What the exercise asks →
Search the entries for the word "down" and copy each line that has it.

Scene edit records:

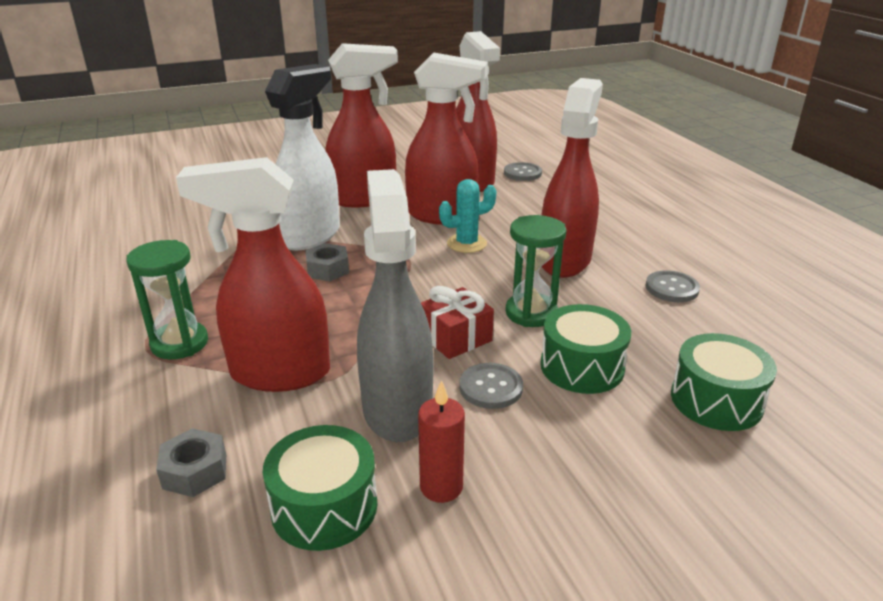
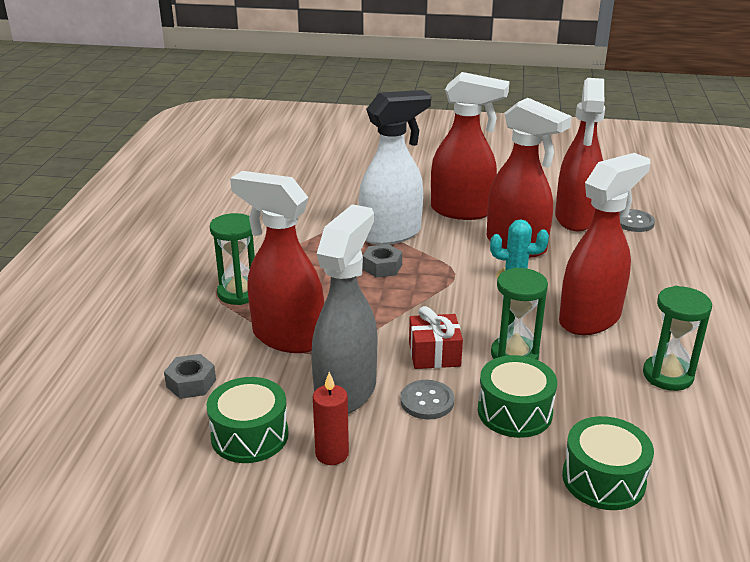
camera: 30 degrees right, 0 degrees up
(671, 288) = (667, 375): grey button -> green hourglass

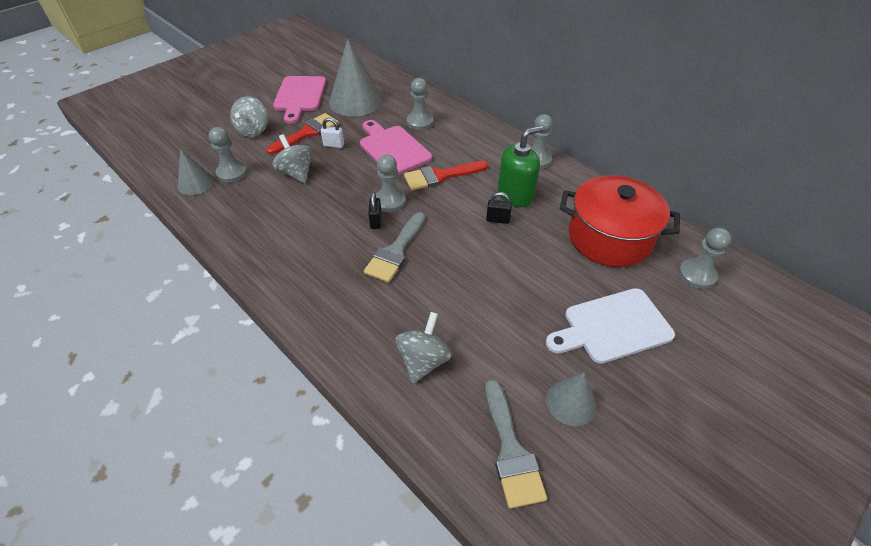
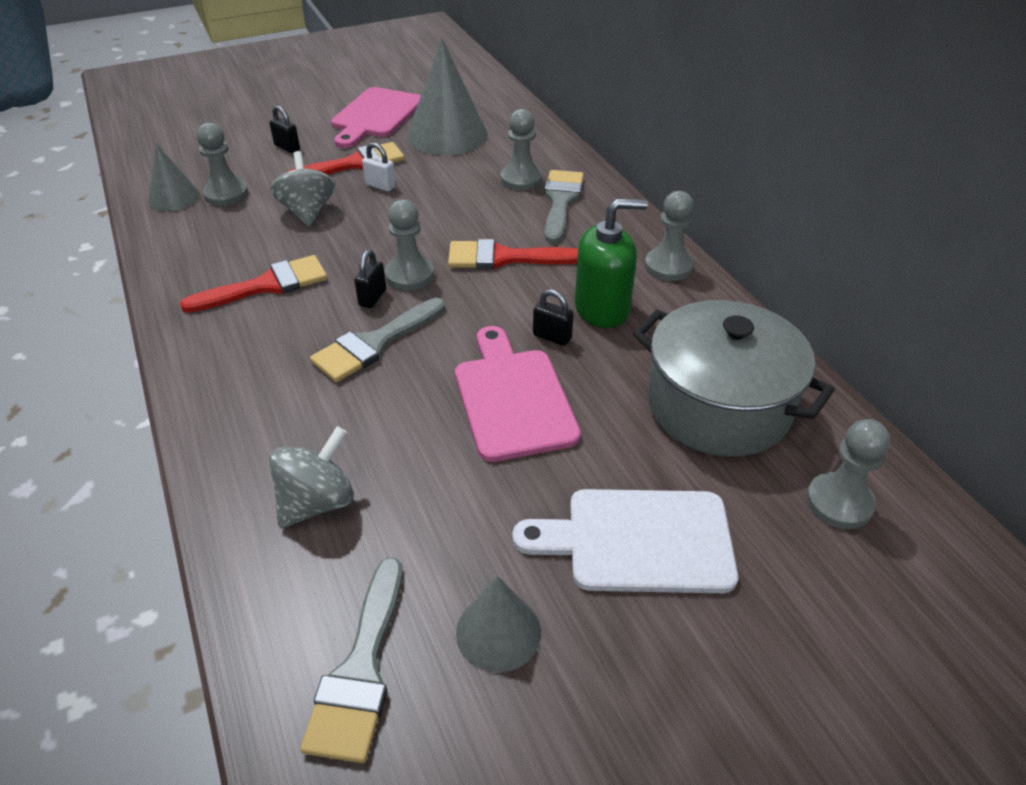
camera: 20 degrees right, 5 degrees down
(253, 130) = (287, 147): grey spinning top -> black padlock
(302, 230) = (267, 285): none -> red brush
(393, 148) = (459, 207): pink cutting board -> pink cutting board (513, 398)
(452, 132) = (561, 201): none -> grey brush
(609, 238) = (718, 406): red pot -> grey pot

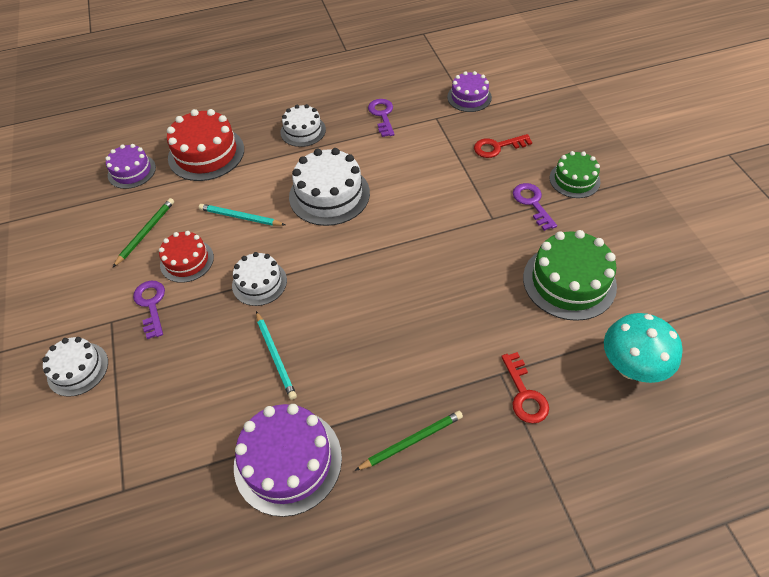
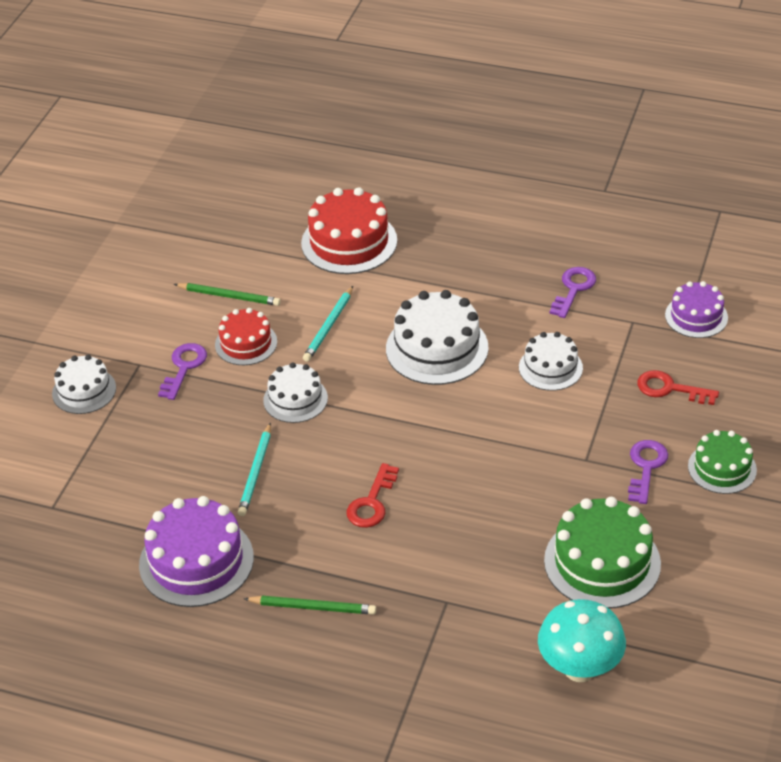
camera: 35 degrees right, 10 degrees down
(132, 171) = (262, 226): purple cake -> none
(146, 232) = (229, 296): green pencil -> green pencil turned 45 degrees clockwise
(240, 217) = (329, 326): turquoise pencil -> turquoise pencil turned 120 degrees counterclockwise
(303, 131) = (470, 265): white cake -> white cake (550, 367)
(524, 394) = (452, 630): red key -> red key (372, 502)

Your response →
camera: 20 degrees right, 5 degrees down
camera: 35 degrees right, 10 degrees down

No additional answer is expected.